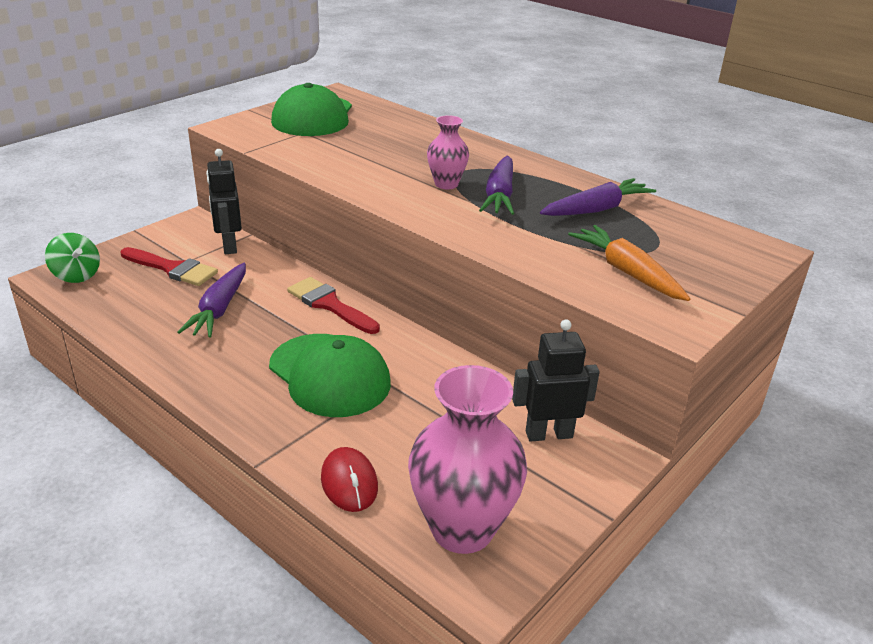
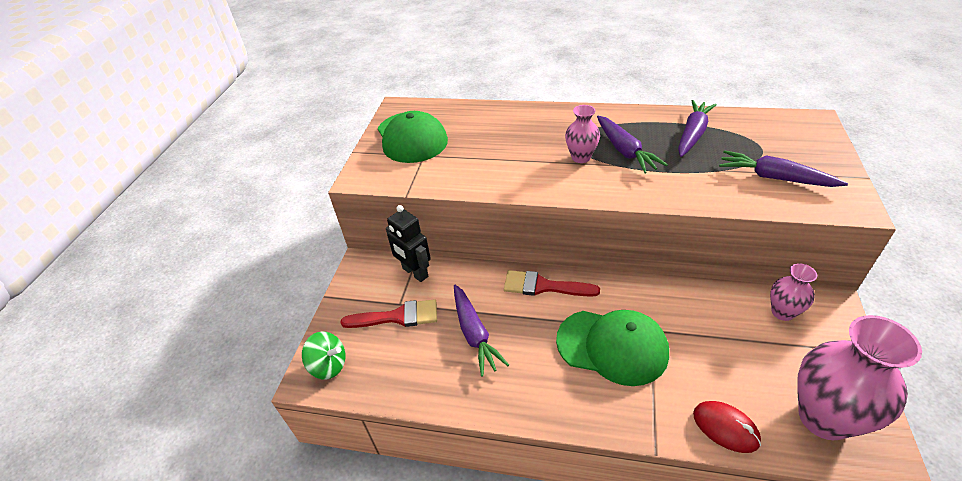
camera: 25 degrees left, 10 degrees up
(549, 434) = (782, 312): black robot -> pink vase
(627, 272) = (775, 178): orange carrot -> purple carrot

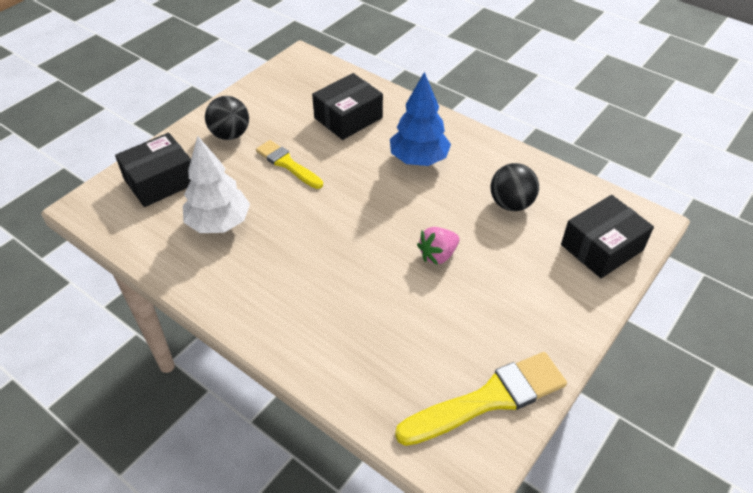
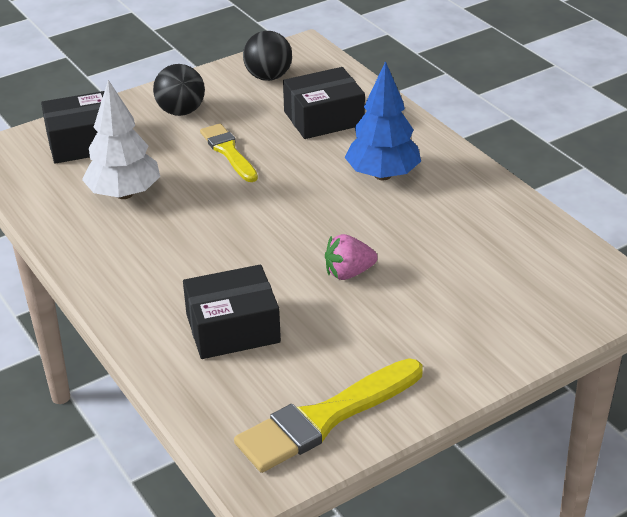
camera: 20 degrees right, 10 degrees down
(488, 399) = (325, 418): yellow brush -> yellow brush turned 150 degrees clockwise
(511, 204) = (467, 241): black ball -> black ball (268, 77)
(602, 247) = (552, 307): black box -> black box (233, 328)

**Requirement**
Nothing should appear in the output except the lines from the one with "(511, 204) = (467, 241): black" through the end of the records above, copied exactly.

**Solved exercise**
(511, 204) = (467, 241): black ball -> black ball (268, 77)
(602, 247) = (552, 307): black box -> black box (233, 328)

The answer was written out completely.